• TASK BRIEF
Whenever the word "grey" appears in a line of the listing, copy that line.

Top of DATA PROVIDED

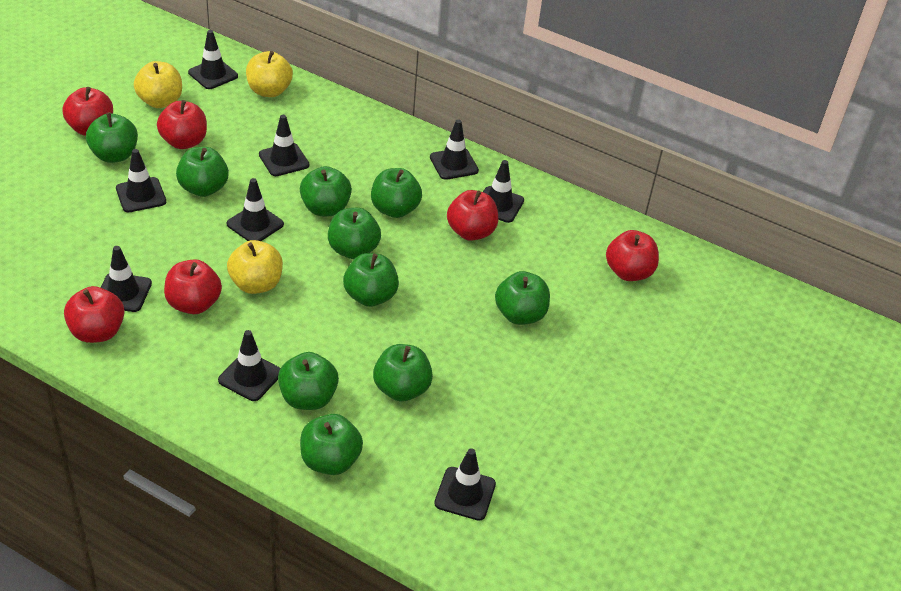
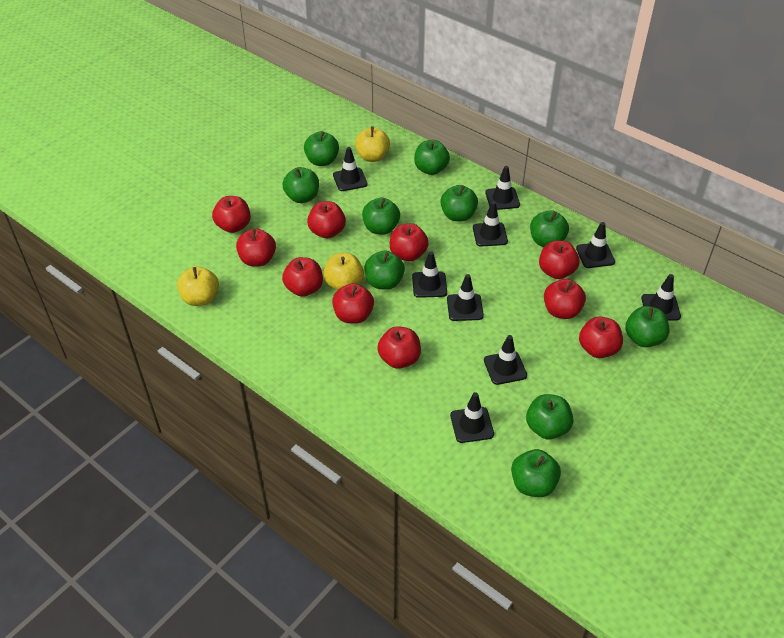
red apple: 6 -> 10

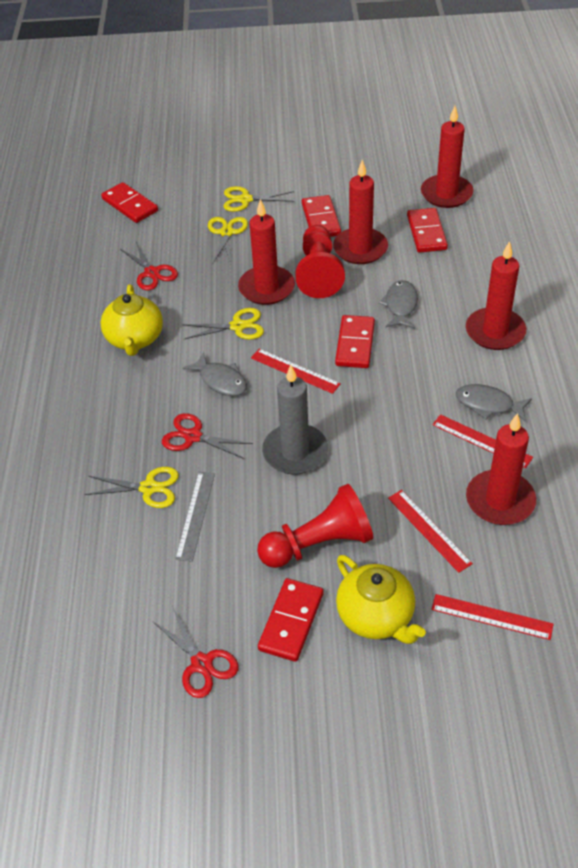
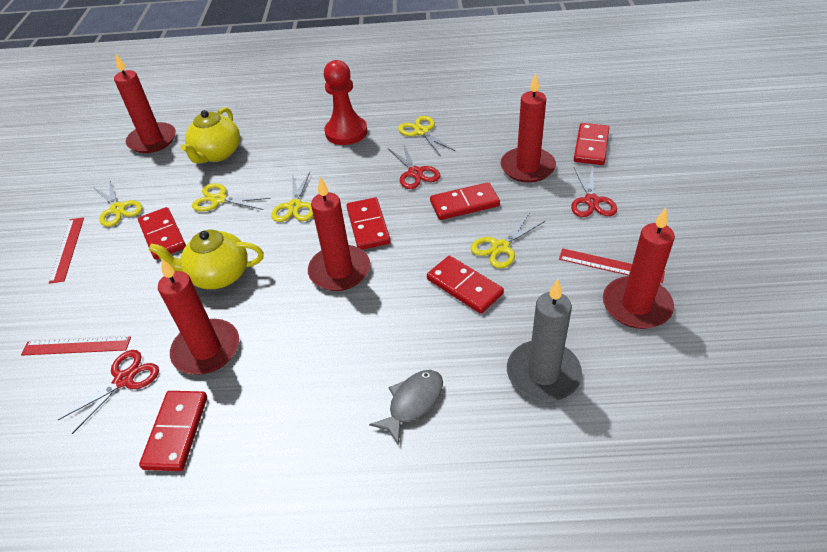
grey fish: 3 -> 1
grey ruler: 1 -> 0
red domino: 5 -> 6
red pawn: 2 -> 1
red ruler: 4 -> 3
yellow scissors: 4 -> 5

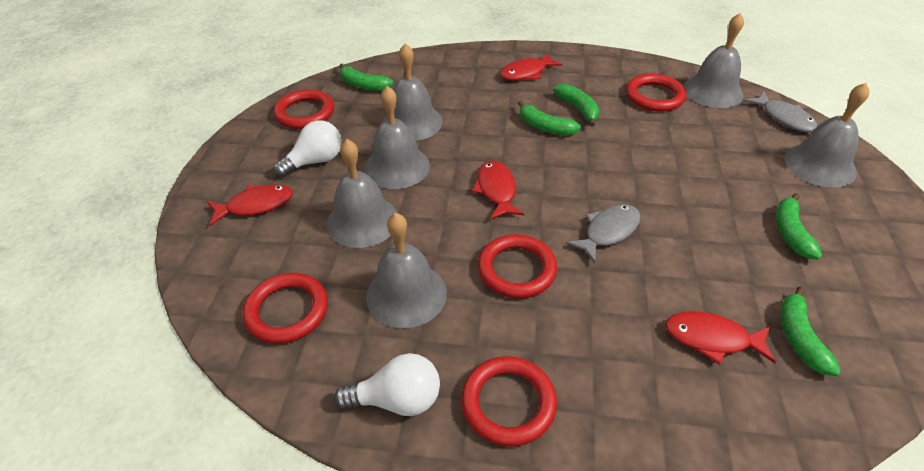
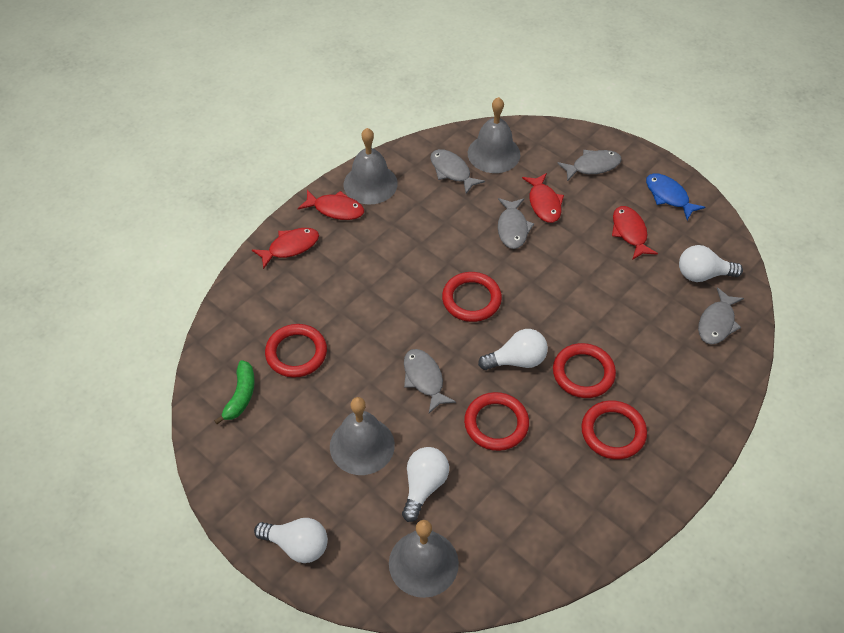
blue fish: 0 -> 1
green banana: 5 -> 1
grey bell: 6 -> 4
grey fish: 2 -> 5
white light bulb: 2 -> 4

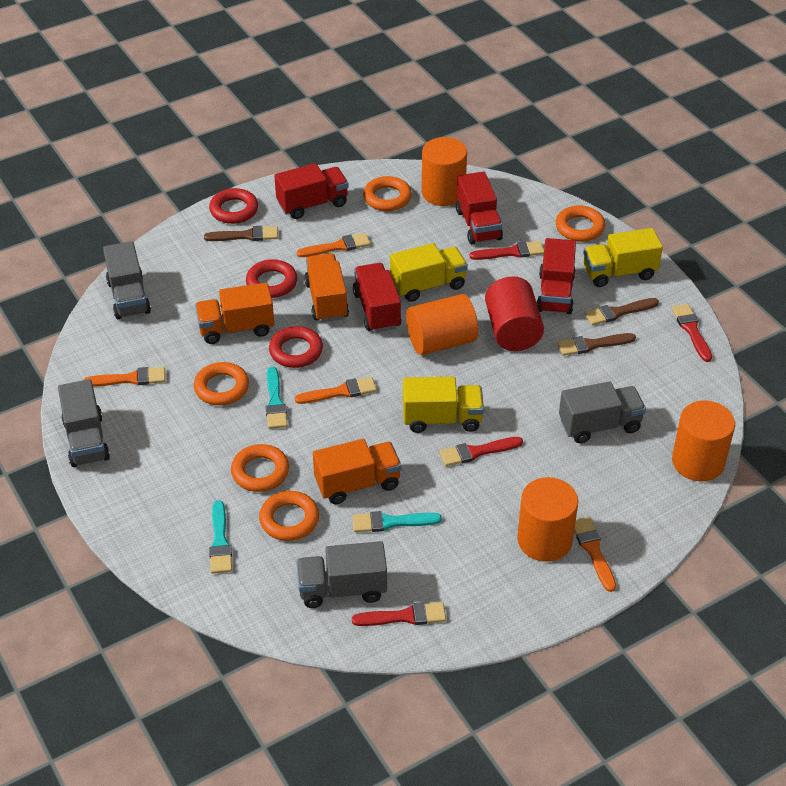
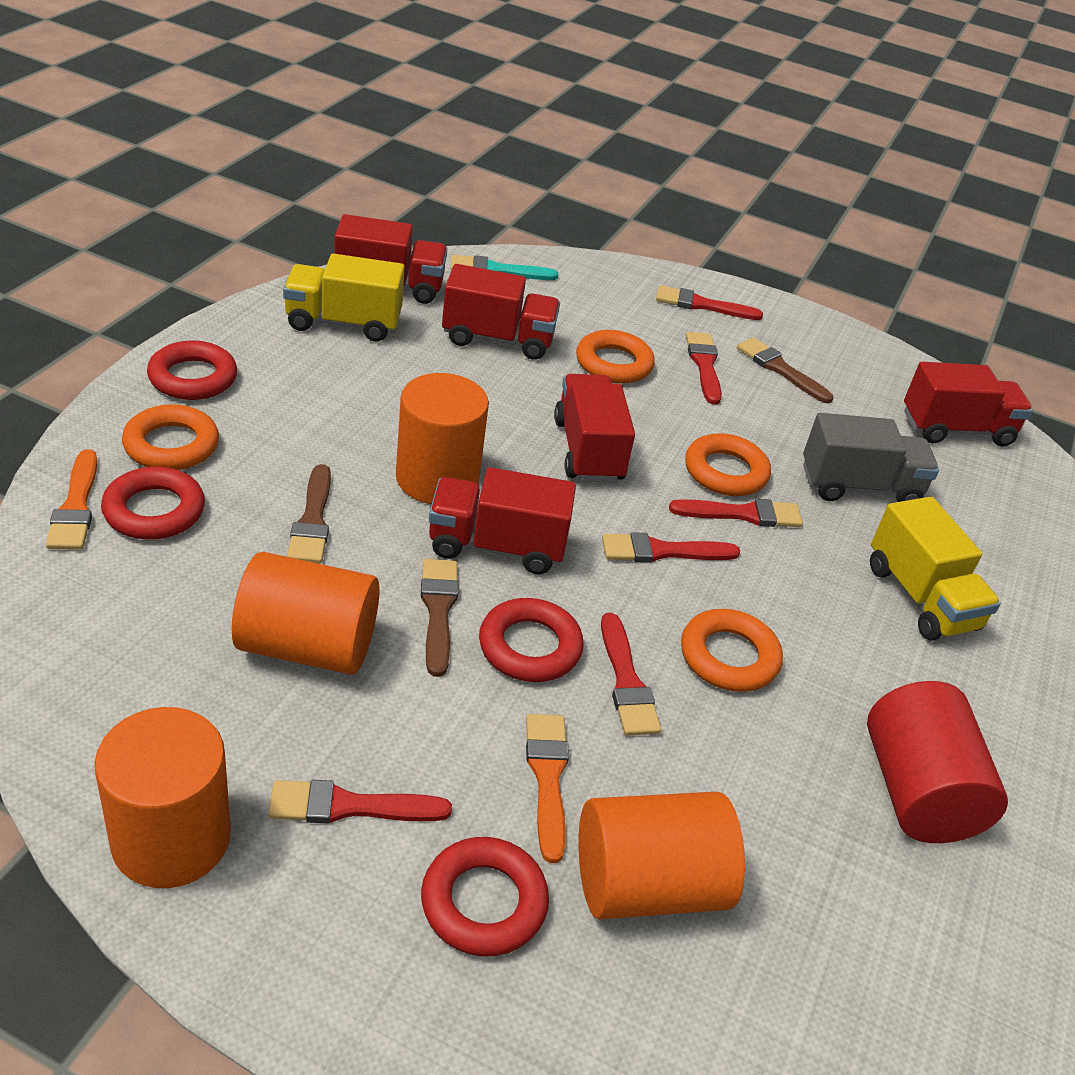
grey truck: 4 -> 1
orange brush: 4 -> 2
orange ring: 5 -> 4
orange truck: 3 -> 0
red brush: 4 -> 6
red ring: 3 -> 4
red truck: 4 -> 5
turquoise brush: 3 -> 1
yellow truck: 3 -> 2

Bottom of DATA PROVIDED

• COMPLETED TASK
grey fish: 3 -> 1
grey ruler: 1 -> 0
grey bell: 6 -> 4
grey fish: 2 -> 5
grey truck: 4 -> 1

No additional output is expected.